◆ What you need to do: Please return the full listing word for word, leaving out any pictures.

◆ Records provided:
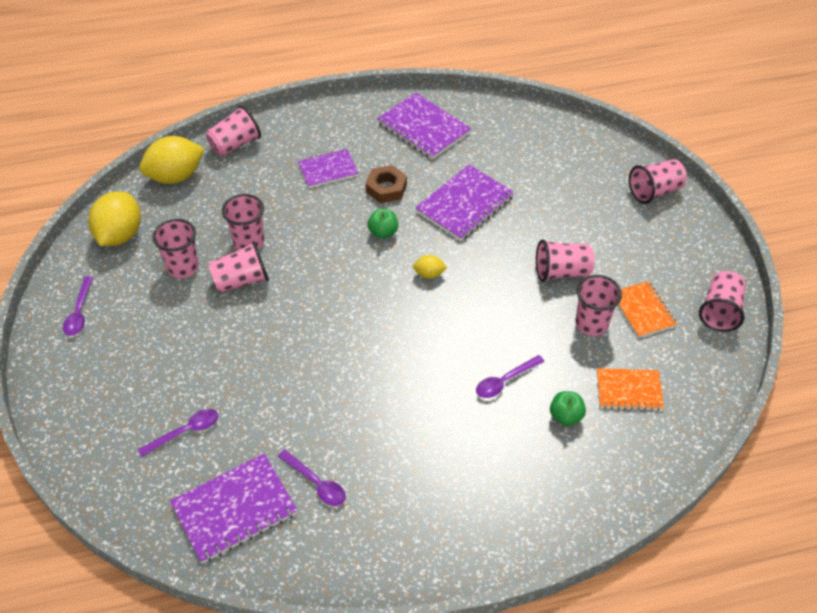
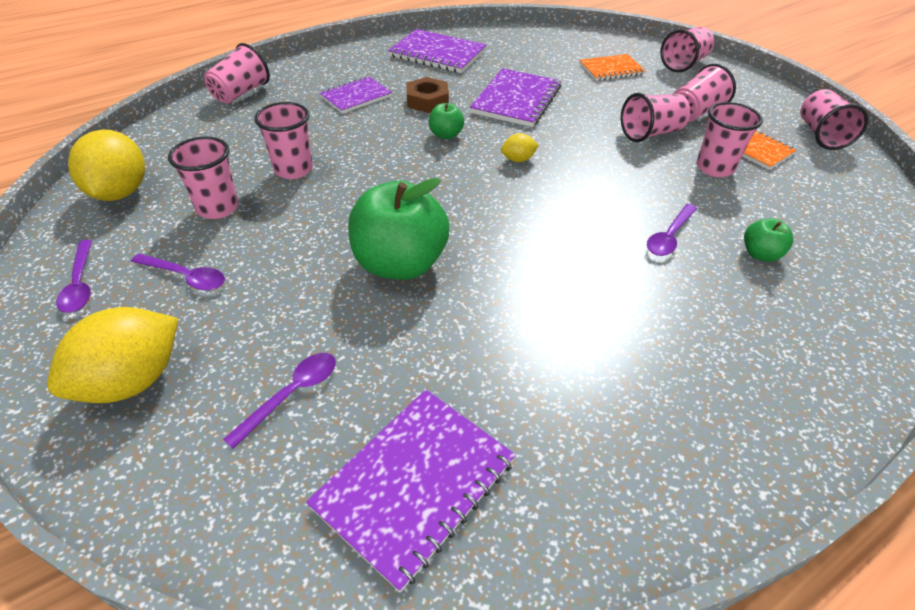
camera: 20 degrees left, 5 degrees down
(175, 176) = (178, 129): yellow lemon -> yellow lemon (132, 381)
(241, 280) = (300, 206): pink cup -> pink cup (695, 112)
(291, 352) = (400, 264): none -> green apple
(316, 483) = (517, 410): purple spoon -> purple spoon (186, 277)
(629, 390) = (801, 216): orange notebook -> orange notebook (611, 69)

◆ Finished exercise:
camera: 20 degrees left, 5 degrees down
(175, 176) = (178, 129): yellow lemon -> yellow lemon (132, 381)
(241, 280) = (300, 206): pink cup -> pink cup (695, 112)
(291, 352) = (400, 264): none -> green apple
(316, 483) = (517, 410): purple spoon -> purple spoon (186, 277)
(629, 390) = (801, 216): orange notebook -> orange notebook (611, 69)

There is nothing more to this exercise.